⟨

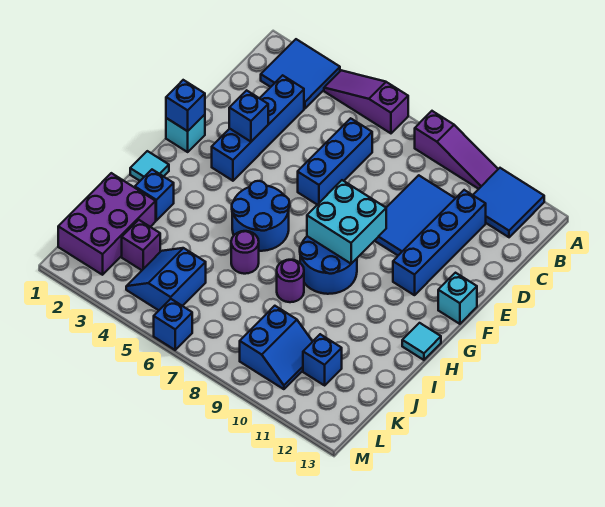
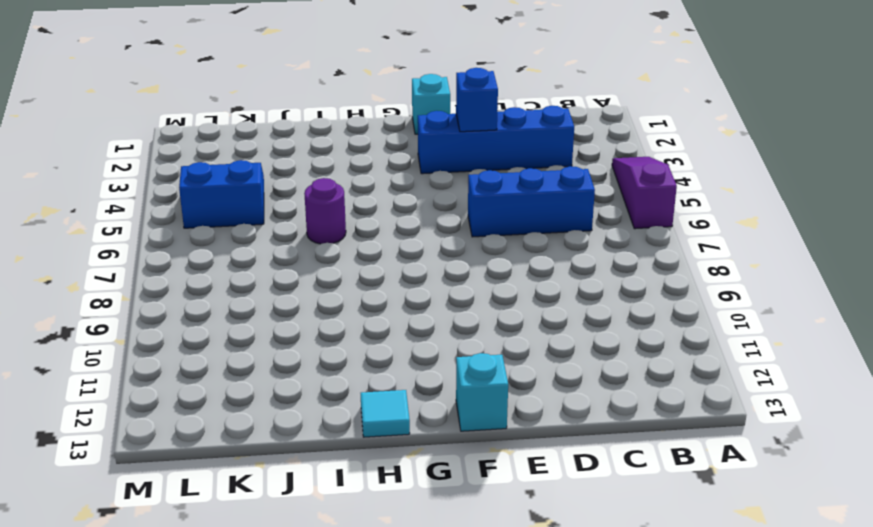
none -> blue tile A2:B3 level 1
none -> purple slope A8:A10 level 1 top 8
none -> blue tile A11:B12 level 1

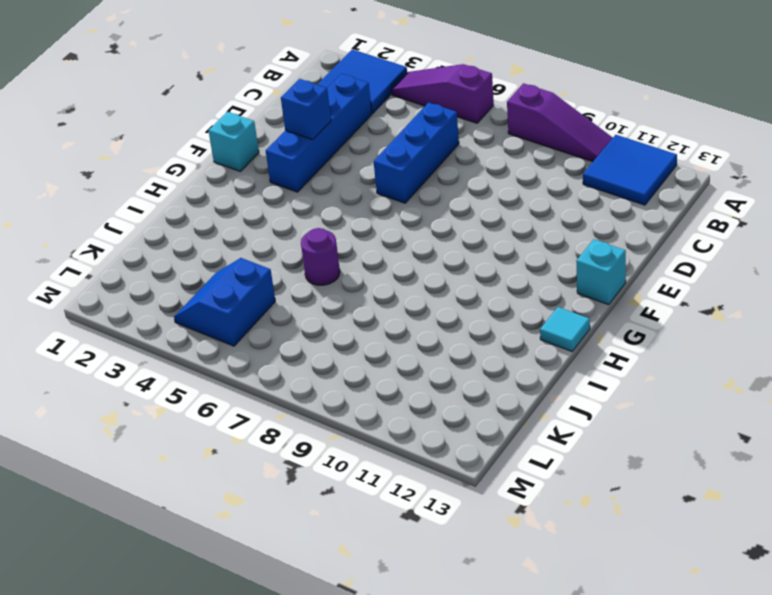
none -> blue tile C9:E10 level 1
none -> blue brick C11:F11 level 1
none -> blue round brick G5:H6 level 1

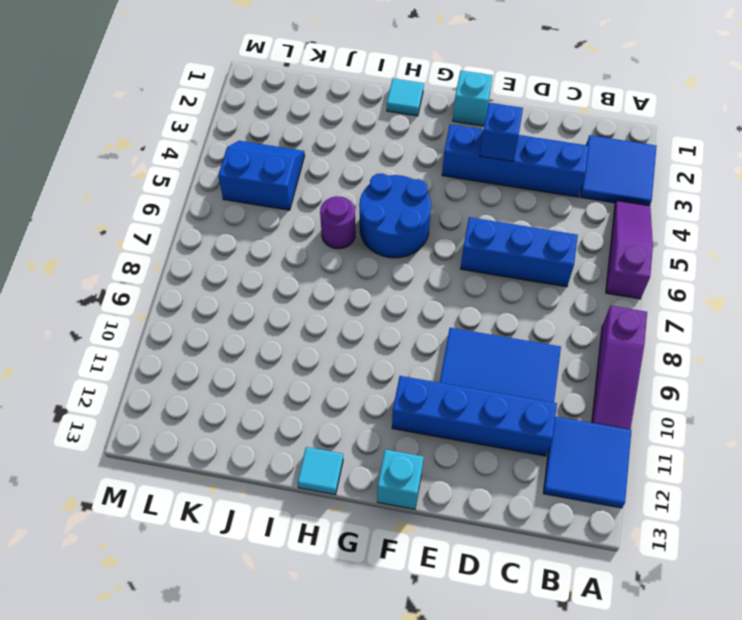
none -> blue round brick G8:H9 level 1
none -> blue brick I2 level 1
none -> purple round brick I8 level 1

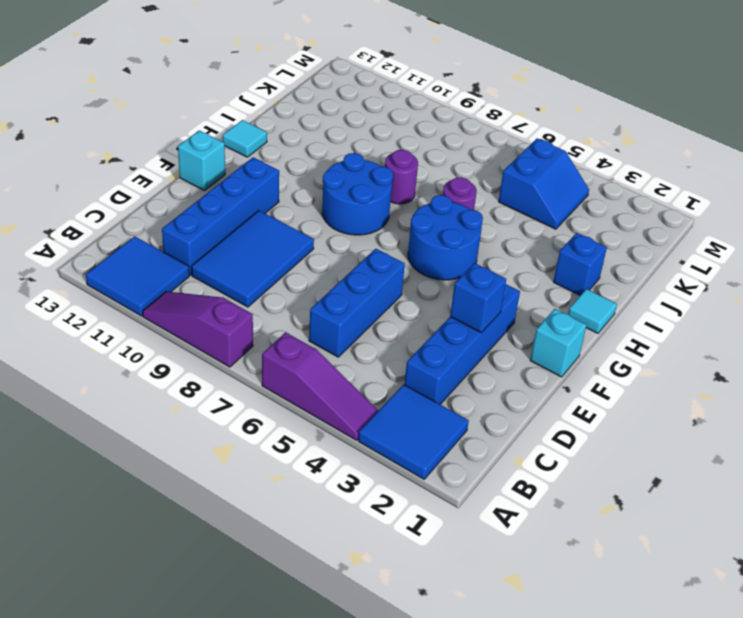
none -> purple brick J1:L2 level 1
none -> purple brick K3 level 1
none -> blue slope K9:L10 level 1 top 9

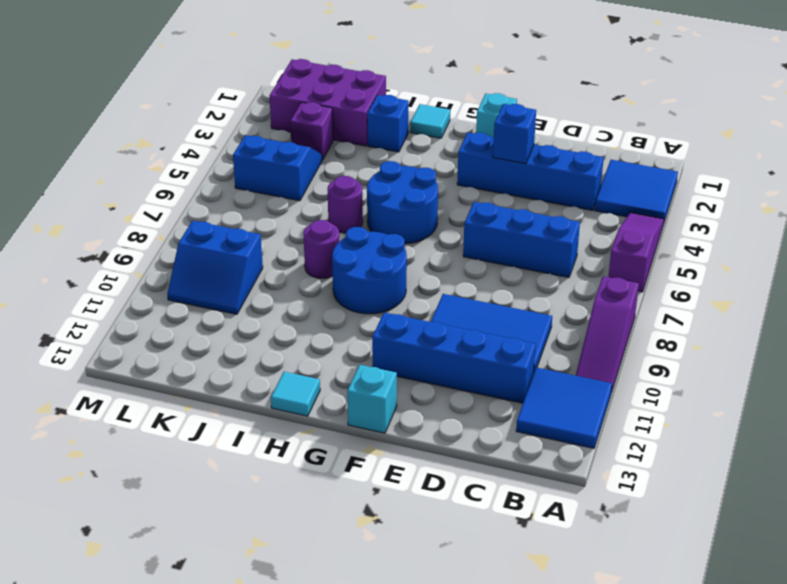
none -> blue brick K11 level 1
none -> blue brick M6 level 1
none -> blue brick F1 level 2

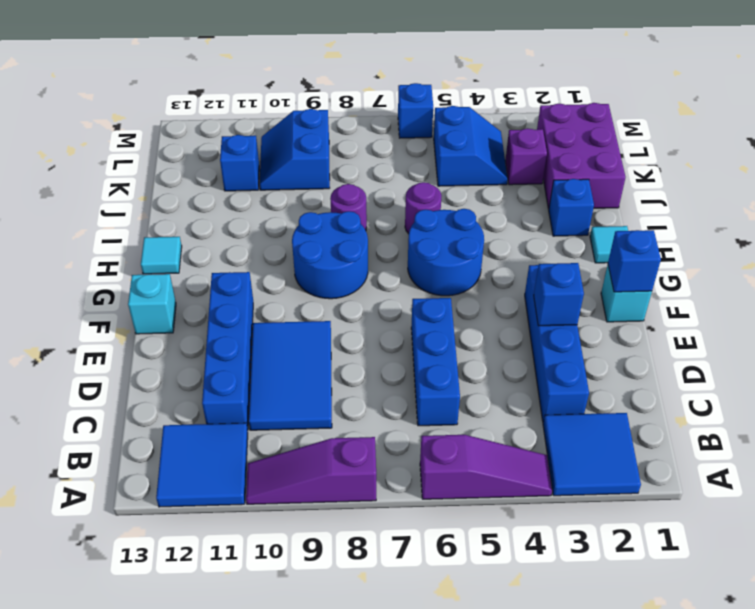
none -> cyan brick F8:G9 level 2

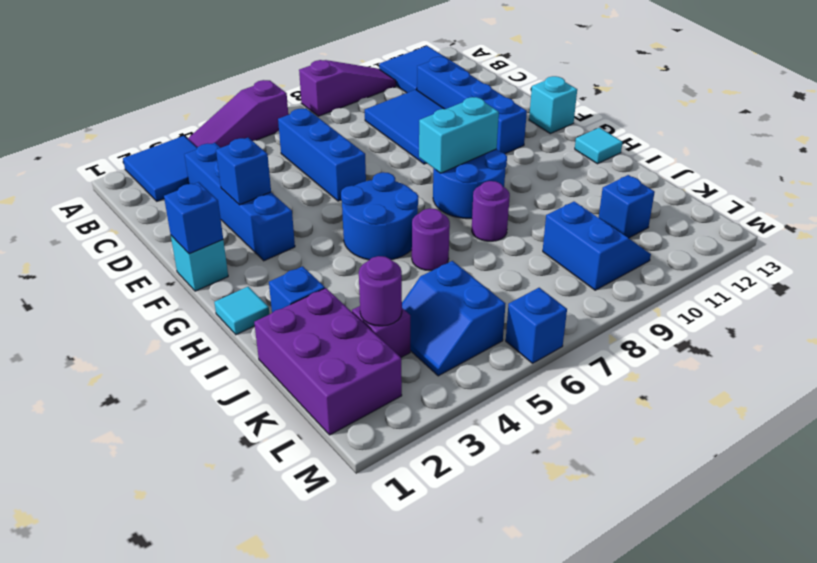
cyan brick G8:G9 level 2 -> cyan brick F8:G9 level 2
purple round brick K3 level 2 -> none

⟩

The expected answer is an exact copy of the lines from the one containing "none -> purple brick J1:L2 level 1" through the last line of the entries above, both included, without pictures.

→ TASK RESULT
none -> purple brick J1:L2 level 1
none -> purple brick K3 level 1
none -> blue slope K9:L10 level 1 top 9

none -> blue brick K11 level 1
none -> blue brick M6 level 1
none -> blue brick F1 level 2

none -> cyan brick F8:G9 level 2

cyan brick G8:G9 level 2 -> cyan brick F8:G9 level 2
purple round brick K3 level 2 -> none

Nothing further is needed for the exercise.